# What is needed
Your answer should be the entries, repeated exactly.

# Input
◆ ◆ ◆ ◆ ◆
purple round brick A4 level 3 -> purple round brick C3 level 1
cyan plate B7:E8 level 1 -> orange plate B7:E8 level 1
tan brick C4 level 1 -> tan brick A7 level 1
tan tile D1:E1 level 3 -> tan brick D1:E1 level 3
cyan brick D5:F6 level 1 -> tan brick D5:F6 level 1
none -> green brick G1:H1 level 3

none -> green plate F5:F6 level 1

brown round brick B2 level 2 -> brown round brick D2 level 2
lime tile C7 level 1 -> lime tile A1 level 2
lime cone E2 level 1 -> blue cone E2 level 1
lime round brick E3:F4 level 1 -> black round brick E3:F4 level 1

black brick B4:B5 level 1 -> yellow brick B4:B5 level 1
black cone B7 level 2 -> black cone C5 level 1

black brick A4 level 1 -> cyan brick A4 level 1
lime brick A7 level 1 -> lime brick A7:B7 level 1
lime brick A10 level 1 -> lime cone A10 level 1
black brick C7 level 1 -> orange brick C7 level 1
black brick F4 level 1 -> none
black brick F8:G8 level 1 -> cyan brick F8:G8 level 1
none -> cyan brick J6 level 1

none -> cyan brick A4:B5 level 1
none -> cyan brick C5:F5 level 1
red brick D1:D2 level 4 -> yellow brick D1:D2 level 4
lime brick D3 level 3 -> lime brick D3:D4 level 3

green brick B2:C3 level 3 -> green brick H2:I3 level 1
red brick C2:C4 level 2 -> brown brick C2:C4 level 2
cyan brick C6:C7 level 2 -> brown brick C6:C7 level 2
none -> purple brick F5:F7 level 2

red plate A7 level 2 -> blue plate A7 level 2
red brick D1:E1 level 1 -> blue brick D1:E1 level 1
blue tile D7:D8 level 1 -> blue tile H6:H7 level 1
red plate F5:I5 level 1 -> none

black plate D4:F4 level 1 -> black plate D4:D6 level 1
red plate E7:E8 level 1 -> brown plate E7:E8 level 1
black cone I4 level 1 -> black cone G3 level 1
◆ ◆ ◆ ◆ ◆
# Response box
purple round brick A4 level 3 -> purple round brick C3 level 1
cyan plate B7:E8 level 1 -> orange plate B7:E8 level 1
tan brick C4 level 1 -> tan brick A7 level 1
tan tile D1:E1 level 3 -> tan brick D1:E1 level 3
cyan brick D5:F6 level 1 -> tan brick D5:F6 level 1
none -> green brick G1:H1 level 3

none -> green plate F5:F6 level 1

brown round brick B2 level 2 -> brown round brick D2 level 2
lime tile C7 level 1 -> lime tile A1 level 2
lime cone E2 level 1 -> blue cone E2 level 1
lime round brick E3:F4 level 1 -> black round brick E3:F4 level 1

black brick B4:B5 level 1 -> yellow brick B4:B5 level 1
black cone B7 level 2 -> black cone C5 level 1

black brick A4 level 1 -> cyan brick A4 level 1
lime brick A7 level 1 -> lime brick A7:B7 level 1
lime brick A10 level 1 -> lime cone A10 level 1
black brick C7 level 1 -> orange brick C7 level 1
black brick F4 level 1 -> none
black brick F8:G8 level 1 -> cyan brick F8:G8 level 1
none -> cyan brick J6 level 1

none -> cyan brick A4:B5 level 1
none -> cyan brick C5:F5 level 1
red brick D1:D2 level 4 -> yellow brick D1:D2 level 4
lime brick D3 level 3 -> lime brick D3:D4 level 3

green brick B2:C3 level 3 -> green brick H2:I3 level 1
red brick C2:C4 level 2 -> brown brick C2:C4 level 2
cyan brick C6:C7 level 2 -> brown brick C6:C7 level 2
none -> purple brick F5:F7 level 2

red plate A7 level 2 -> blue plate A7 level 2
red brick D1:E1 level 1 -> blue brick D1:E1 level 1
blue tile D7:D8 level 1 -> blue tile H6:H7 level 1
red plate F5:I5 level 1 -> none

black plate D4:F4 level 1 -> black plate D4:D6 level 1
red plate E7:E8 level 1 -> brown plate E7:E8 level 1
black cone I4 level 1 -> black cone G3 level 1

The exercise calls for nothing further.